What you have to do:
Output the line that contains "purple watering can [229,160,255,205]" and every line after it to the end of the entries, with nothing added or left out.

*** Material shown ***

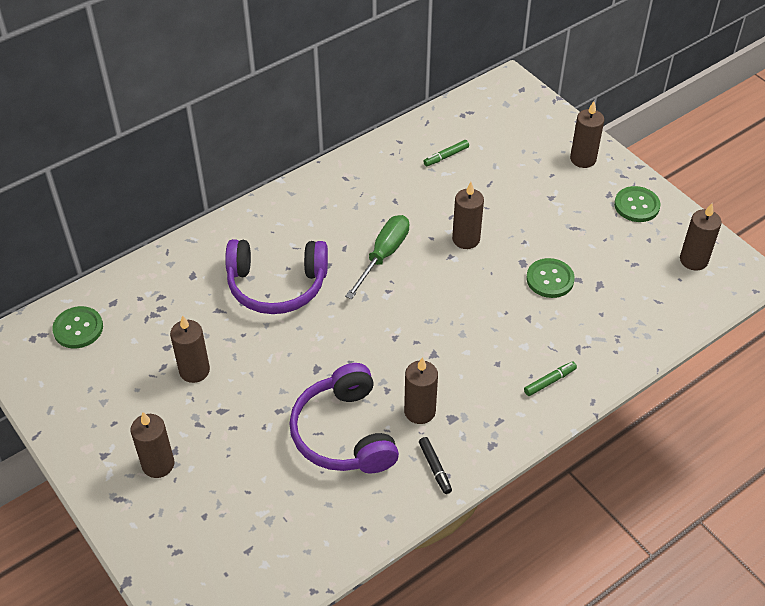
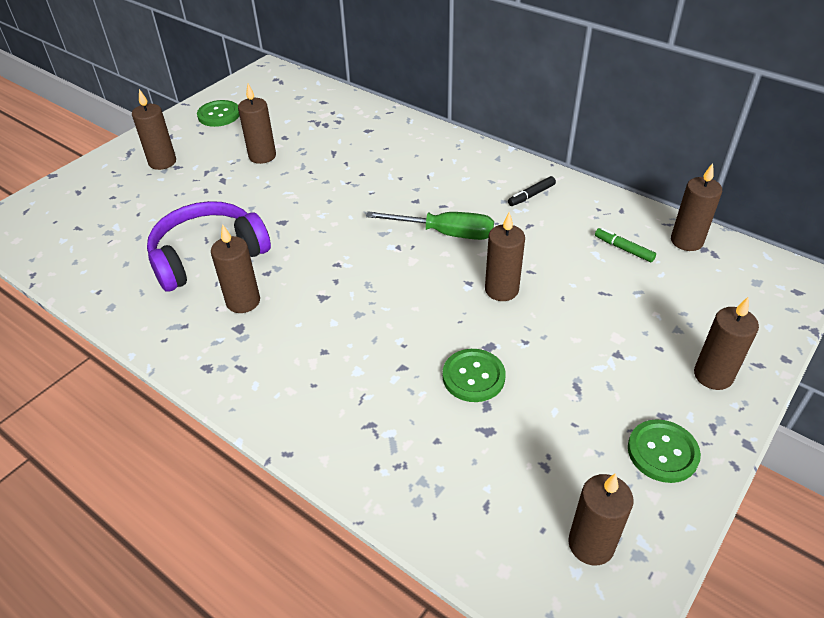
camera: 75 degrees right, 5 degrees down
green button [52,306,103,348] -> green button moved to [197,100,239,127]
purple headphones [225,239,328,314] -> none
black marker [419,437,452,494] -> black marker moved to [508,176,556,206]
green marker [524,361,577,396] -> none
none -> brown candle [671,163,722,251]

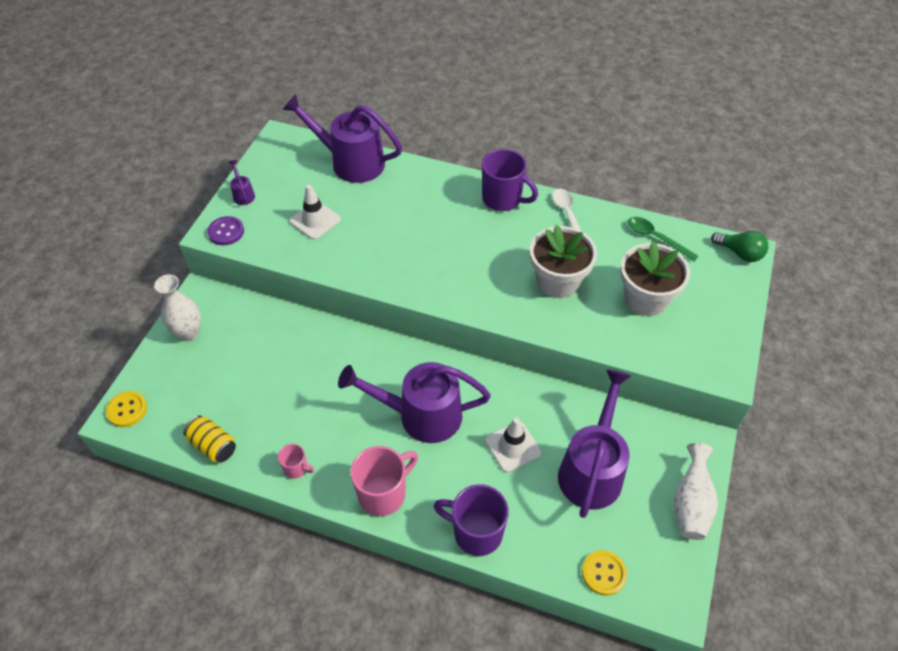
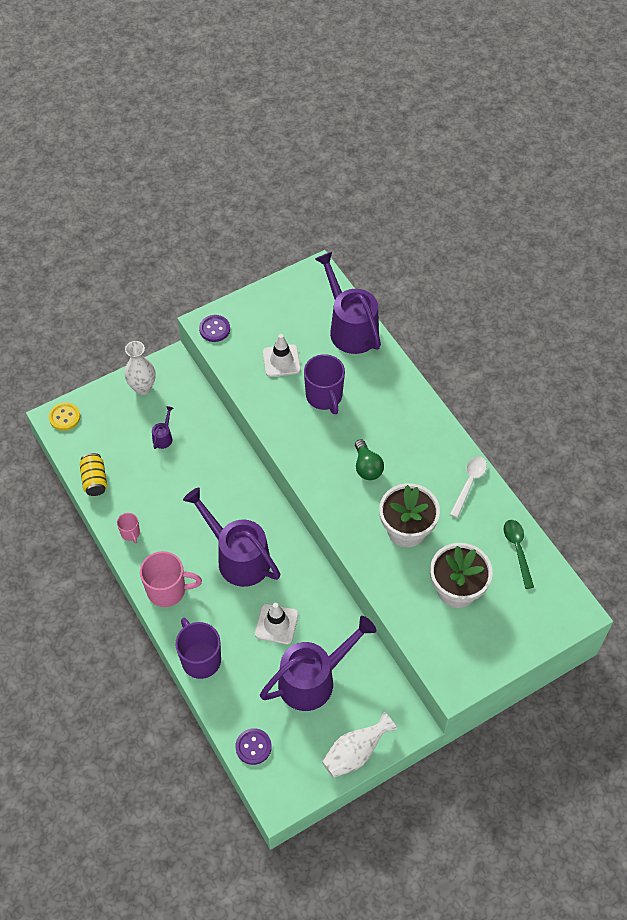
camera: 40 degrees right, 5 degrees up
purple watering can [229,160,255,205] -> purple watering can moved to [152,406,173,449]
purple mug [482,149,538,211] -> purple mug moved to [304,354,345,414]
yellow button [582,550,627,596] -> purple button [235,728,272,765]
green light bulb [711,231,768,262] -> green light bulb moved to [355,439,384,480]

*** End of Material shown ***

Exercise output:
purple watering can [229,160,255,205] -> purple watering can moved to [152,406,173,449]
purple mug [482,149,538,211] -> purple mug moved to [304,354,345,414]
yellow button [582,550,627,596] -> purple button [235,728,272,765]
green light bulb [711,231,768,262] -> green light bulb moved to [355,439,384,480]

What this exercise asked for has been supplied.